#### Data for processing
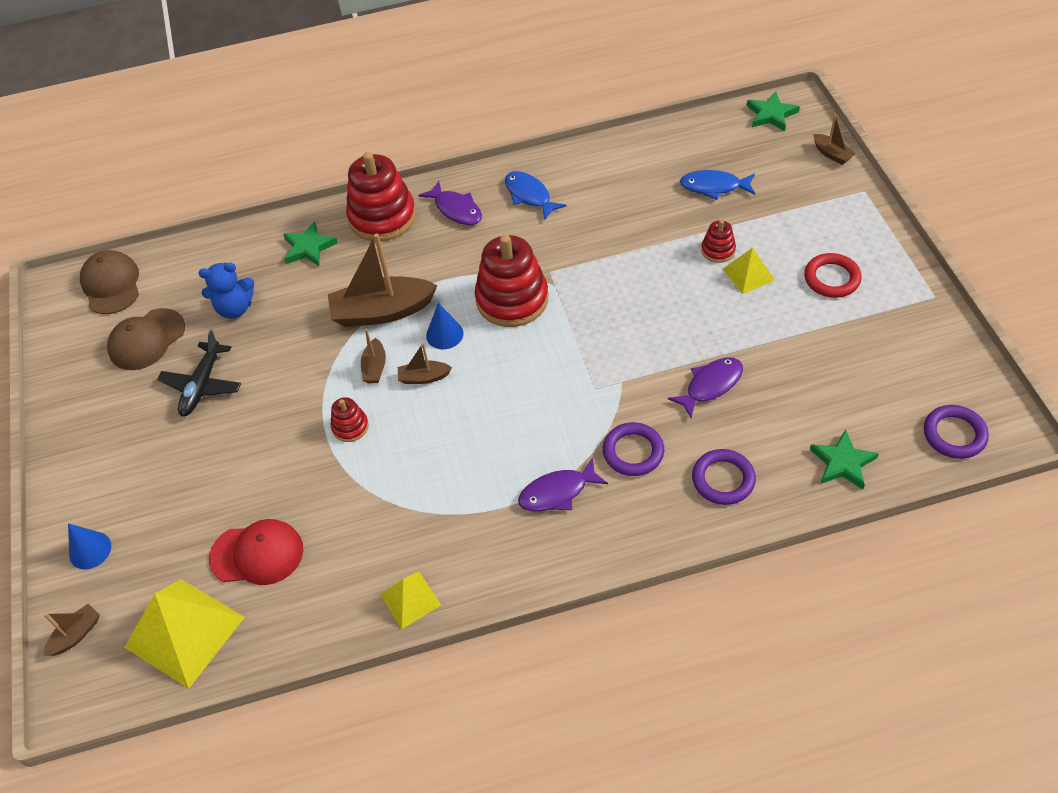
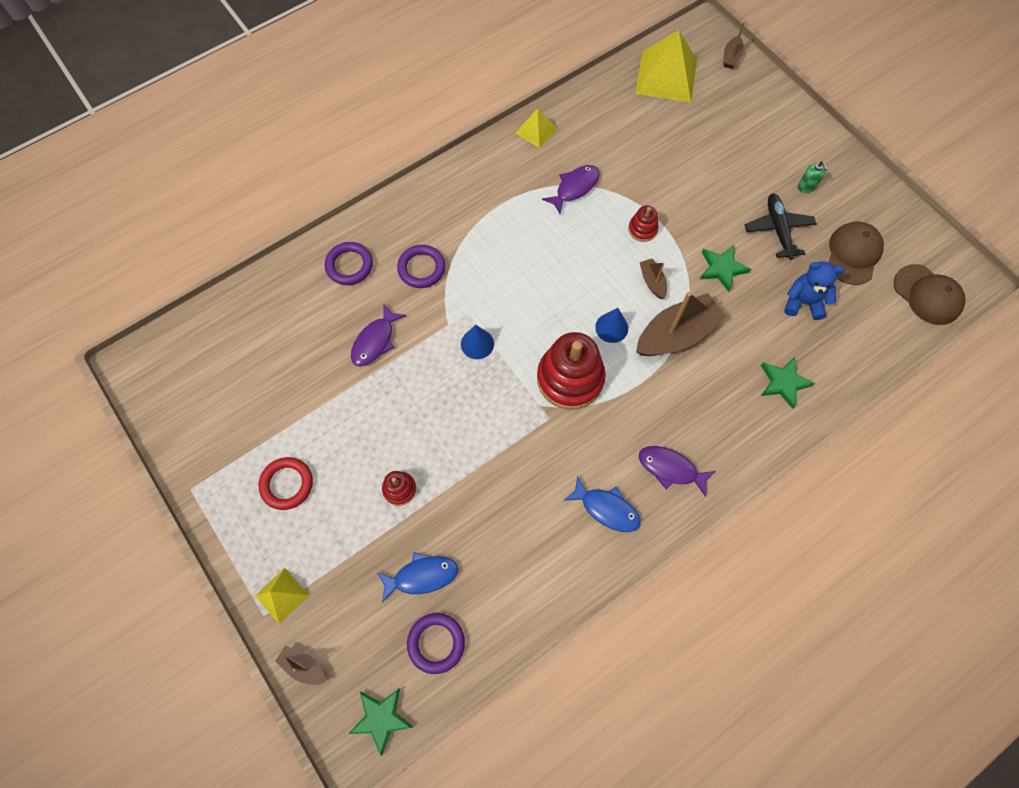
camera: 155 degrees right, 15 degrees up
blue cone [68,523,111,569] -> blue cone moved to [461,325,494,359]
blue teddy bear [199,263,254,319] -> blue teddy bear turned 45 degrees clockwise [784,261,845,320]
red cap [209,519,303,585] -> none
red stacking toy [346,152,416,242] -> none
brown boat [398,343,452,384] -> none
purple fish [518,457,608,511] -> purple fish moved to [542,165,600,214]
yellow pyramid [723,248,775,294] -> yellow pyramid moved to [255,568,309,624]
green star [810,429,879,490] -> green star moved to [700,245,751,292]
purple ring [924,405,989,459] -> purple ring moved to [407,613,465,674]
none -> green soap dispenser [798,161,828,193]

#### What you need to do
The expected output is an exact copy of the lines from the top of the data above through the line containing "red stacking toy [346,152,416,242] -> none", both included, with every picture omitted.

#### Exercise output
camera: 155 degrees right, 15 degrees up
blue cone [68,523,111,569] -> blue cone moved to [461,325,494,359]
blue teddy bear [199,263,254,319] -> blue teddy bear turned 45 degrees clockwise [784,261,845,320]
red cap [209,519,303,585] -> none
red stacking toy [346,152,416,242] -> none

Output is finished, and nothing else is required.